Task brief> Transcribe only the lines from the one containing "none -> yellow brick M1:M3 level 1" through the final line of the entries below, exactly, and exclude the pictures.

Given records>

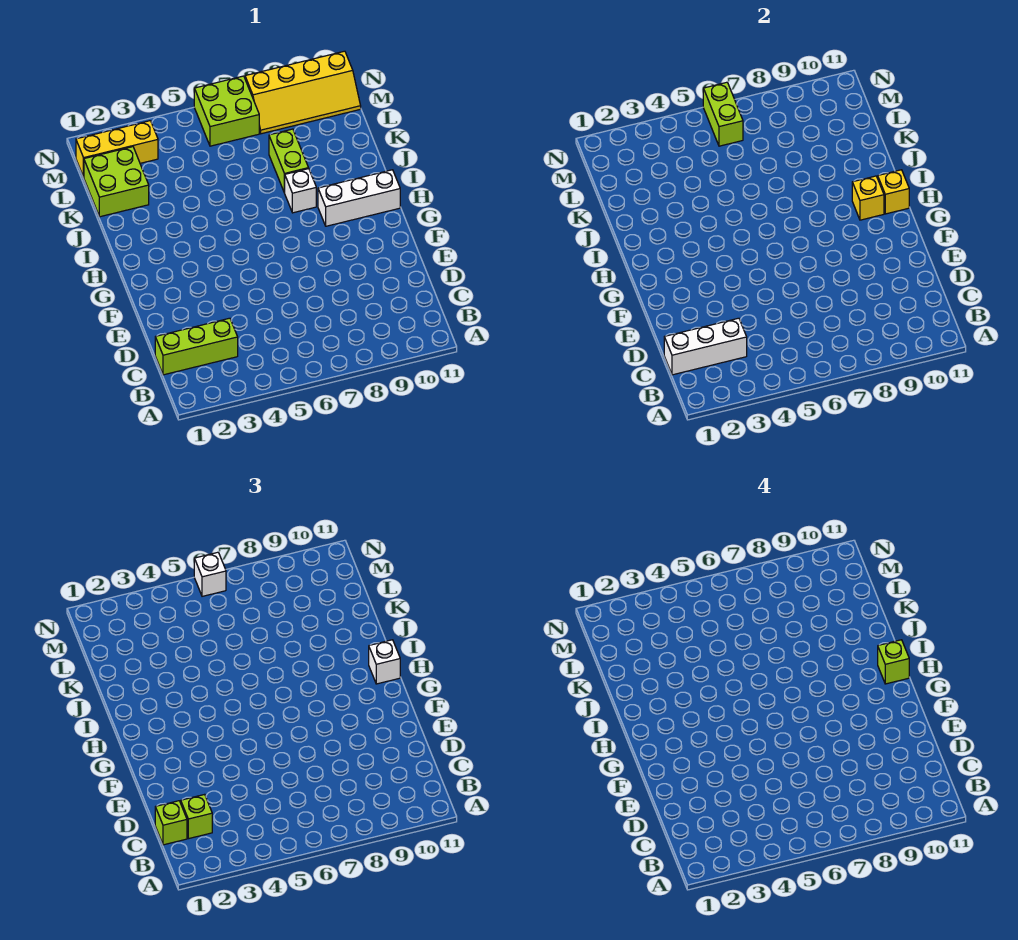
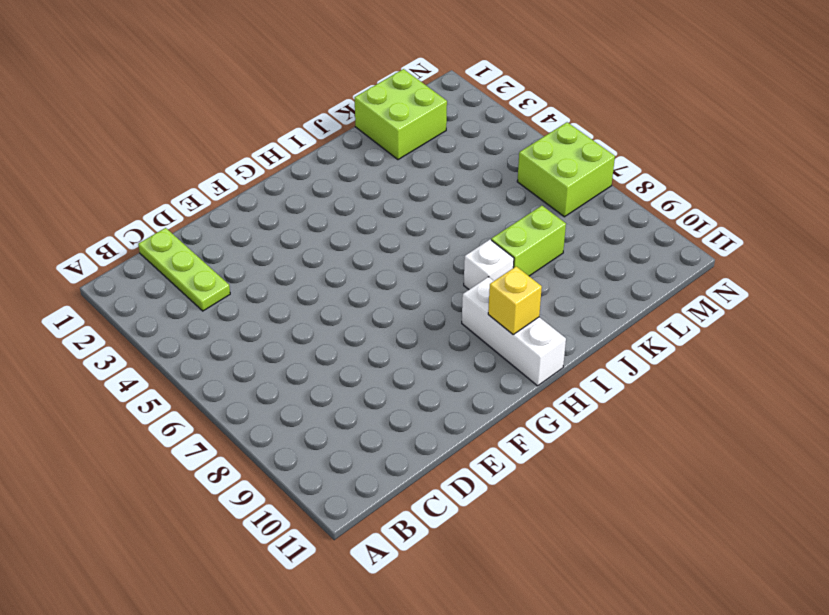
lime plate C1:C3 level 1 -> lime brick C1:C3 level 1
none -> yellow brick M1:M3 level 1
none -> yellow slope M8:N11 level 1 top N
none -> white brick C1:C3 level 2

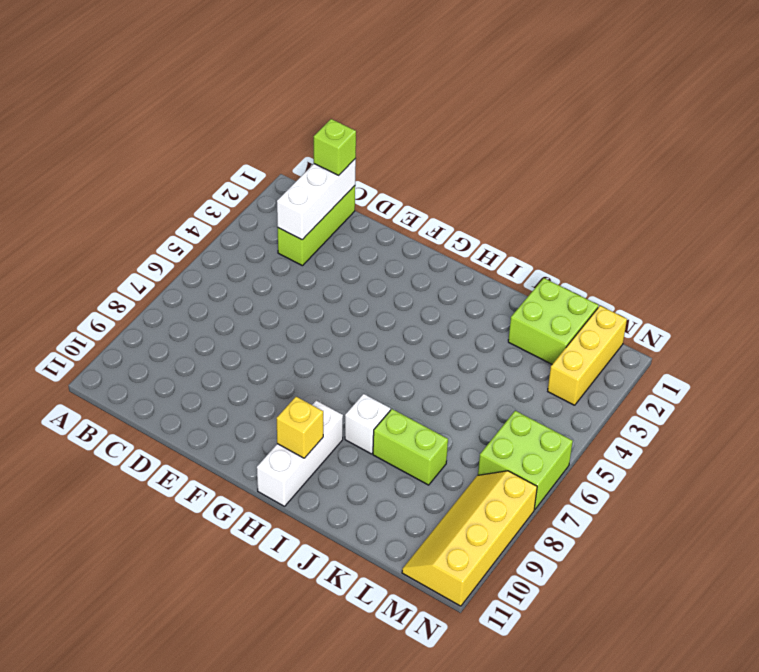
none -> yellow brick H11 level 2
none -> lime brick M6:N6 level 2
none -> lime brick C2 level 3

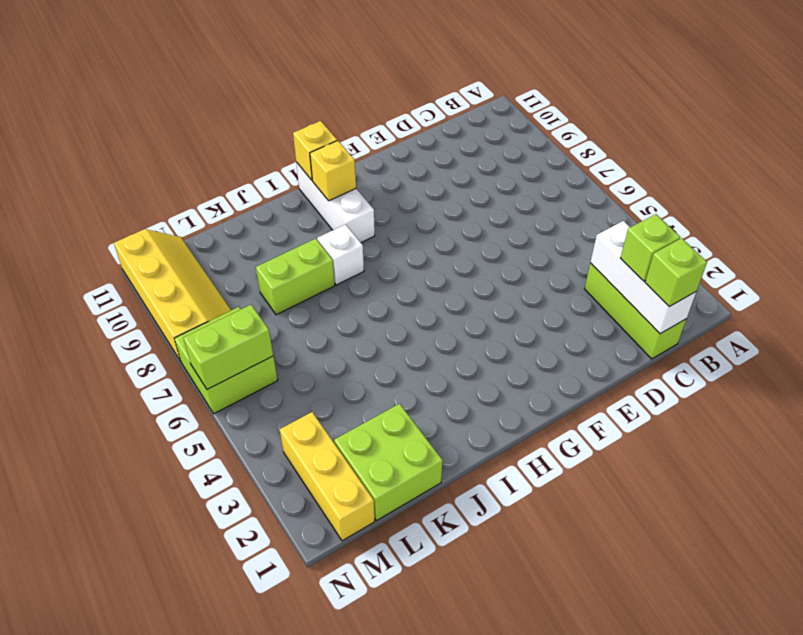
none -> white brick H11 level 3
none -> white brick N6 level 3
none -> lime brick H11 level 4

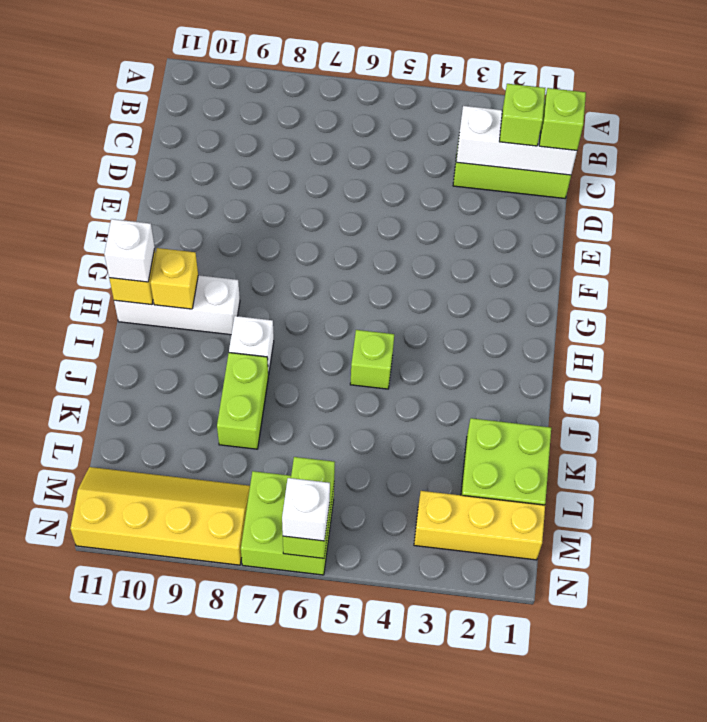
lime brick I5 level 1 -> lime brick H11 level 4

Result for this exercise>
none -> yellow brick M1:M3 level 1
none -> yellow slope M8:N11 level 1 top N
none -> white brick C1:C3 level 2

none -> yellow brick H11 level 2
none -> lime brick M6:N6 level 2
none -> lime brick C2 level 3

none -> white brick H11 level 3
none -> white brick N6 level 3
none -> lime brick H11 level 4

lime brick I5 level 1 -> lime brick H11 level 4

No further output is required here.